#### [YOUR TASK]
Could you render the data below as a numbered list, covering everything from the line containing "gray L-shape: moved 7" down to the line containing "black triangle: moved 4 px left, 5 px down", both included? Leave out the pictures and any blank lines.

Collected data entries
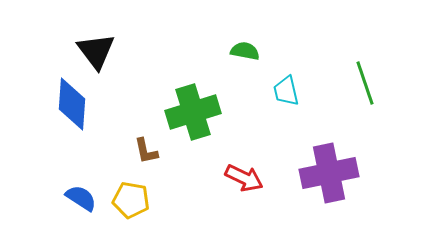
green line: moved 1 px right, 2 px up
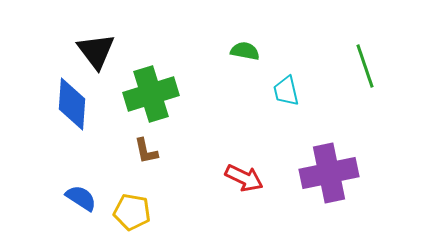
green line: moved 17 px up
green cross: moved 42 px left, 18 px up
yellow pentagon: moved 1 px right, 12 px down
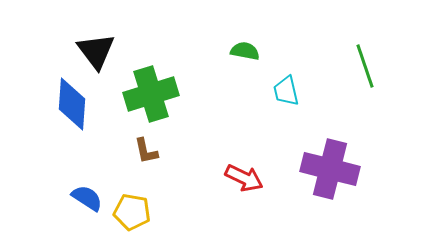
purple cross: moved 1 px right, 4 px up; rotated 26 degrees clockwise
blue semicircle: moved 6 px right
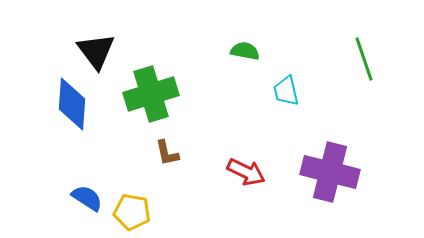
green line: moved 1 px left, 7 px up
brown L-shape: moved 21 px right, 2 px down
purple cross: moved 3 px down
red arrow: moved 2 px right, 6 px up
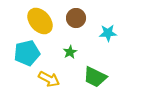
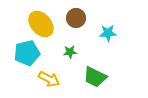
yellow ellipse: moved 1 px right, 3 px down
green star: rotated 24 degrees clockwise
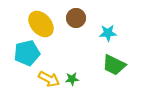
green star: moved 2 px right, 27 px down
green trapezoid: moved 19 px right, 12 px up
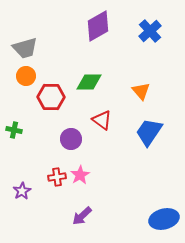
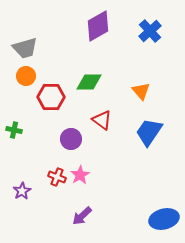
red cross: rotated 30 degrees clockwise
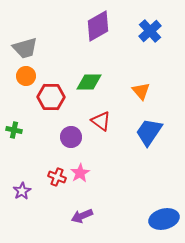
red triangle: moved 1 px left, 1 px down
purple circle: moved 2 px up
pink star: moved 2 px up
purple arrow: rotated 20 degrees clockwise
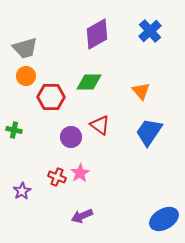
purple diamond: moved 1 px left, 8 px down
red triangle: moved 1 px left, 4 px down
blue ellipse: rotated 16 degrees counterclockwise
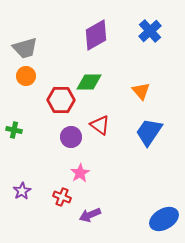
purple diamond: moved 1 px left, 1 px down
red hexagon: moved 10 px right, 3 px down
red cross: moved 5 px right, 20 px down
purple arrow: moved 8 px right, 1 px up
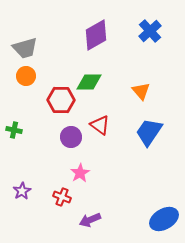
purple arrow: moved 5 px down
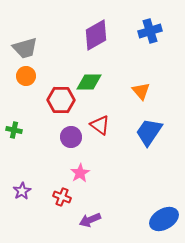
blue cross: rotated 25 degrees clockwise
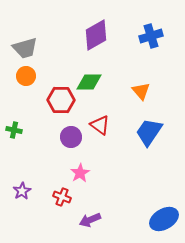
blue cross: moved 1 px right, 5 px down
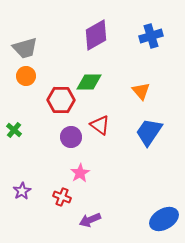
green cross: rotated 28 degrees clockwise
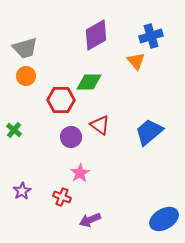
orange triangle: moved 5 px left, 30 px up
blue trapezoid: rotated 16 degrees clockwise
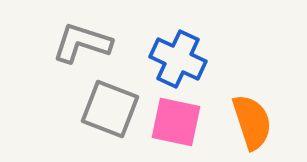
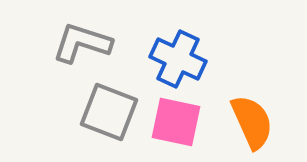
gray square: moved 1 px left, 3 px down
orange semicircle: rotated 6 degrees counterclockwise
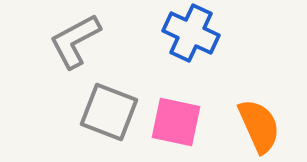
gray L-shape: moved 7 px left, 2 px up; rotated 46 degrees counterclockwise
blue cross: moved 13 px right, 26 px up
orange semicircle: moved 7 px right, 4 px down
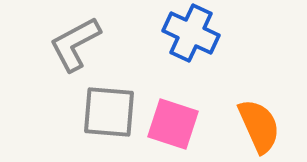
gray L-shape: moved 3 px down
gray square: rotated 16 degrees counterclockwise
pink square: moved 3 px left, 2 px down; rotated 6 degrees clockwise
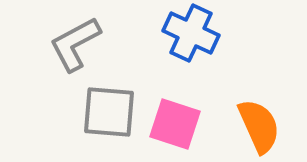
pink square: moved 2 px right
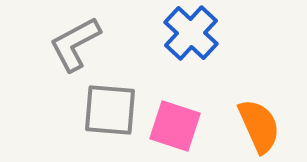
blue cross: rotated 18 degrees clockwise
gray square: moved 1 px right, 2 px up
pink square: moved 2 px down
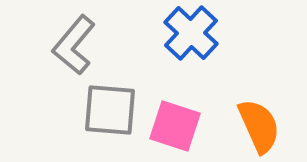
gray L-shape: moved 1 px left, 1 px down; rotated 22 degrees counterclockwise
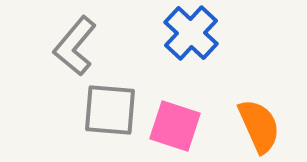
gray L-shape: moved 1 px right, 1 px down
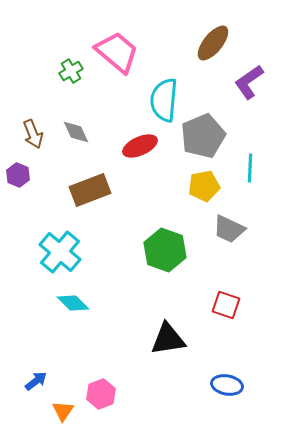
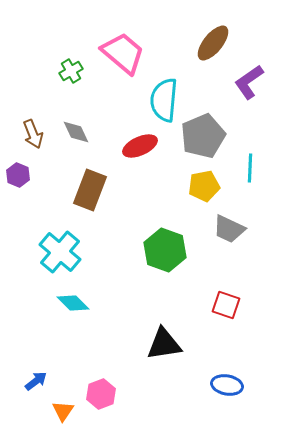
pink trapezoid: moved 6 px right, 1 px down
brown rectangle: rotated 48 degrees counterclockwise
black triangle: moved 4 px left, 5 px down
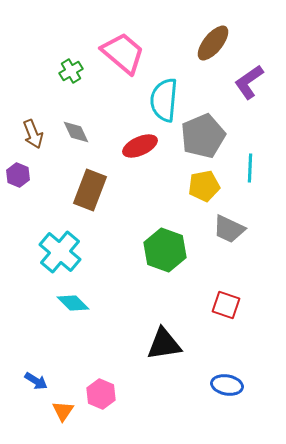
blue arrow: rotated 70 degrees clockwise
pink hexagon: rotated 16 degrees counterclockwise
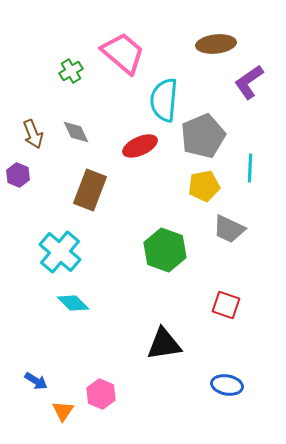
brown ellipse: moved 3 px right, 1 px down; rotated 45 degrees clockwise
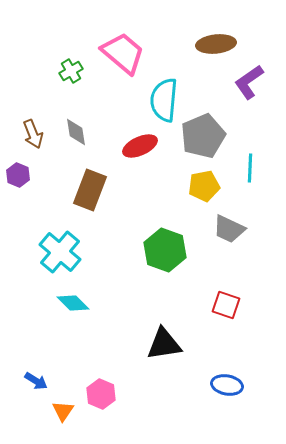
gray diamond: rotated 16 degrees clockwise
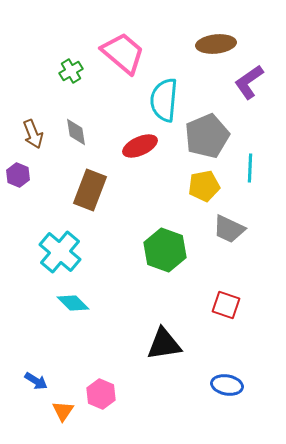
gray pentagon: moved 4 px right
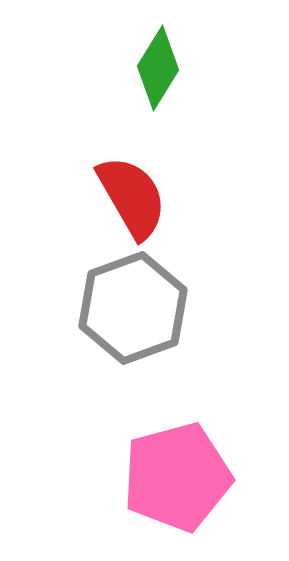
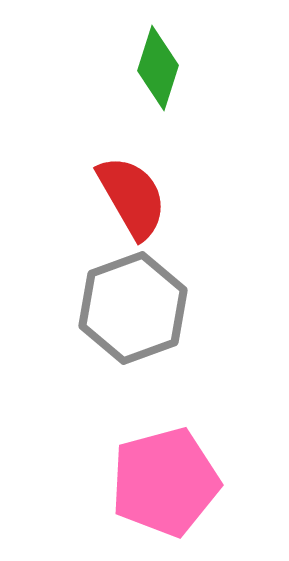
green diamond: rotated 14 degrees counterclockwise
pink pentagon: moved 12 px left, 5 px down
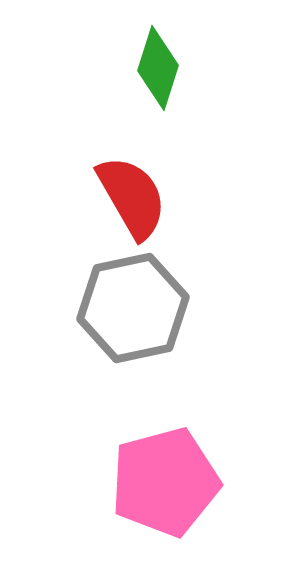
gray hexagon: rotated 8 degrees clockwise
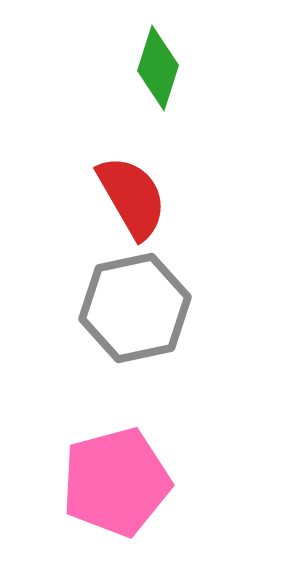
gray hexagon: moved 2 px right
pink pentagon: moved 49 px left
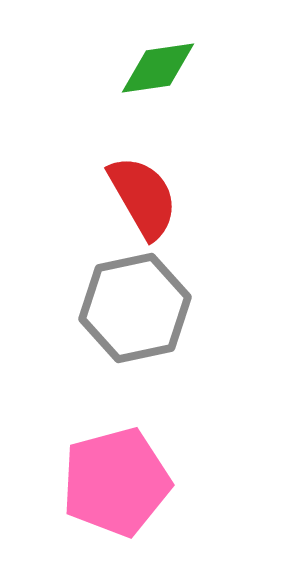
green diamond: rotated 64 degrees clockwise
red semicircle: moved 11 px right
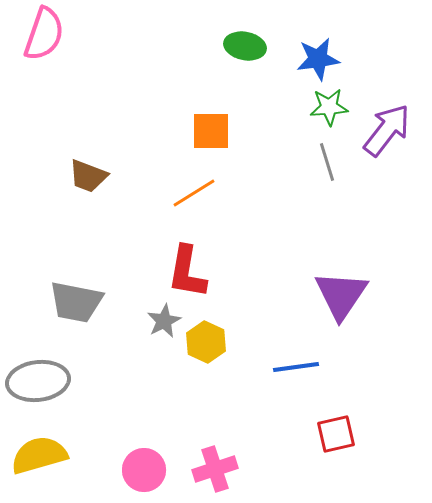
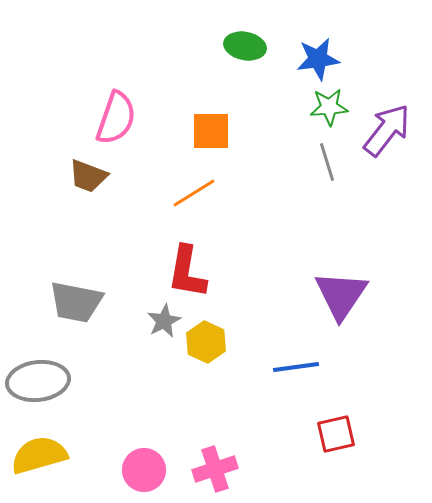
pink semicircle: moved 72 px right, 84 px down
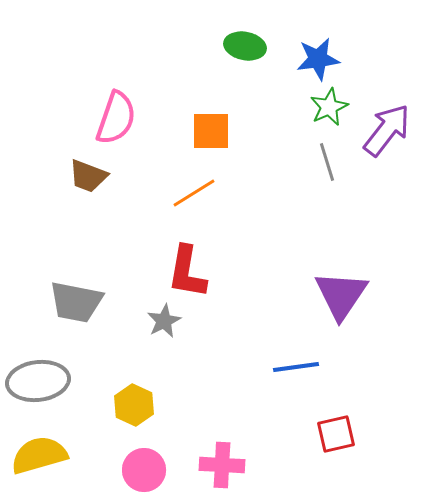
green star: rotated 21 degrees counterclockwise
yellow hexagon: moved 72 px left, 63 px down
pink cross: moved 7 px right, 4 px up; rotated 21 degrees clockwise
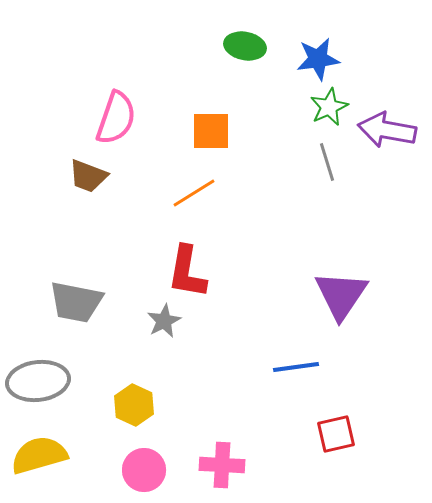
purple arrow: rotated 118 degrees counterclockwise
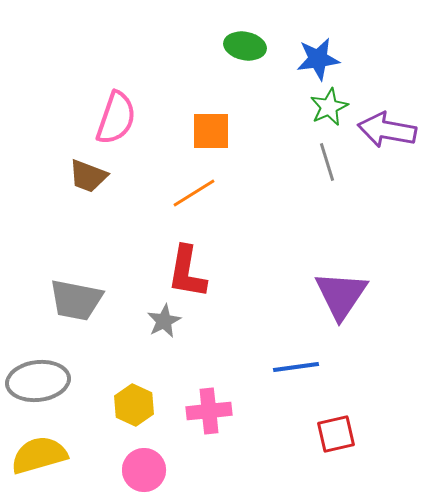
gray trapezoid: moved 2 px up
pink cross: moved 13 px left, 54 px up; rotated 9 degrees counterclockwise
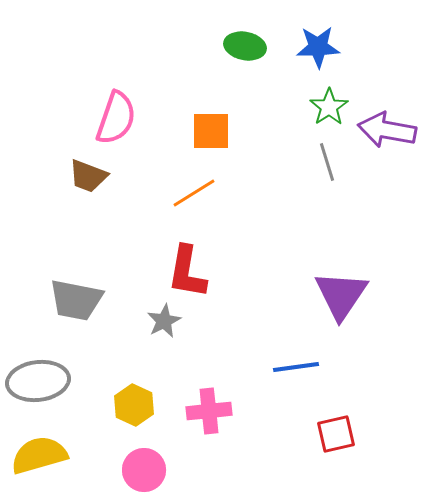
blue star: moved 12 px up; rotated 6 degrees clockwise
green star: rotated 9 degrees counterclockwise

#### [OUTPUT OF THE TASK]
1. gray L-shape: moved 7 px left, 2 px up; rotated 46 degrees counterclockwise
2. blue cross: moved 13 px right, 26 px up
3. orange semicircle: moved 7 px right, 4 px down
4. gray L-shape: moved 3 px down
5. gray square: rotated 16 degrees counterclockwise
6. pink square: moved 3 px left, 2 px down; rotated 6 degrees clockwise
7. pink square: moved 2 px right
8. blue cross: rotated 18 degrees clockwise
9. gray square: moved 1 px right, 2 px up
10. pink square: moved 2 px down
11. gray L-shape: moved 1 px left, 1 px down; rotated 22 degrees counterclockwise
12. gray L-shape: moved 1 px right, 1 px down
13. pink trapezoid: moved 6 px right, 1 px down
14. brown rectangle: rotated 48 degrees counterclockwise
15. black triangle: moved 4 px left, 5 px down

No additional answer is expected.